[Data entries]
# # # # #

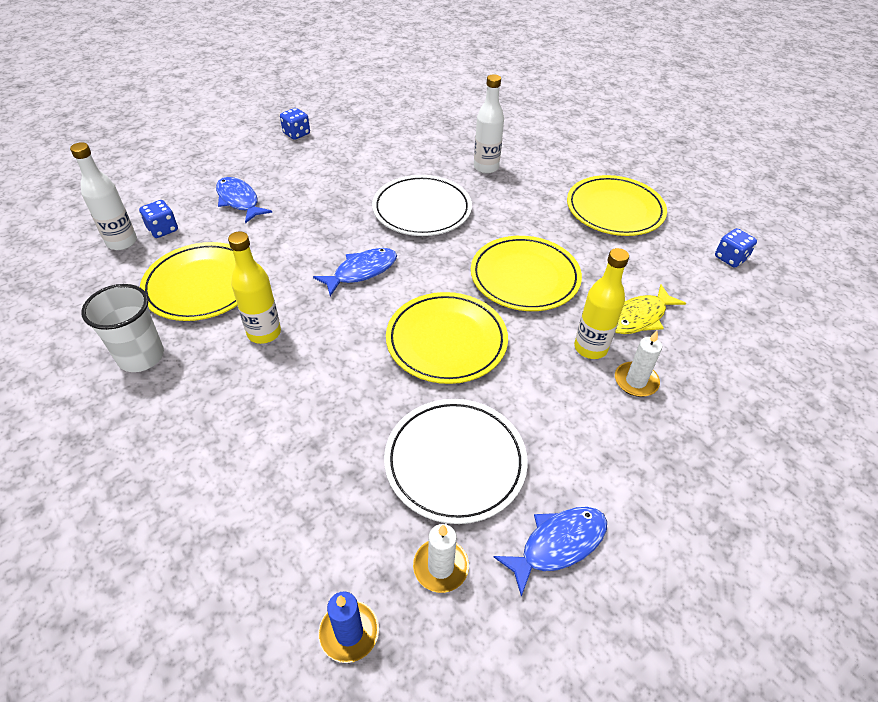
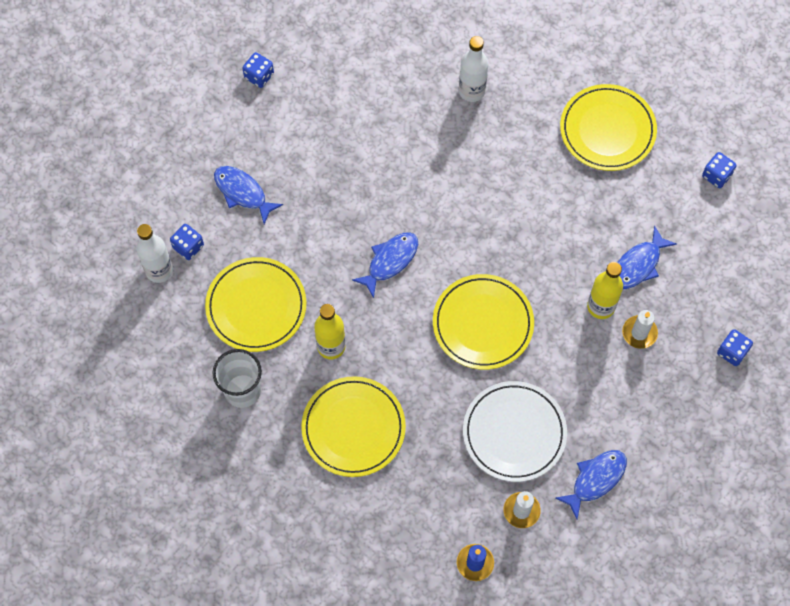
camera: 10 degrees left, 20 degrees up
(422, 210) = (423, 168): white plate -> none
(524, 277) = (535, 238): yellow plate -> yellow plate (353, 428)
(639, 317) = (638, 265): yellow fish -> blue fish
(757, 421) = (732, 352): none -> blue dice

# # # # #

--- WORK TO BE COMPLETED ---
Although the records contain pictures, the output must hold only their exact wording.

--- TASK OUTPUT ---
camera: 10 degrees left, 20 degrees up
(422, 210) = (423, 168): white plate -> none
(524, 277) = (535, 238): yellow plate -> yellow plate (353, 428)
(639, 317) = (638, 265): yellow fish -> blue fish
(757, 421) = (732, 352): none -> blue dice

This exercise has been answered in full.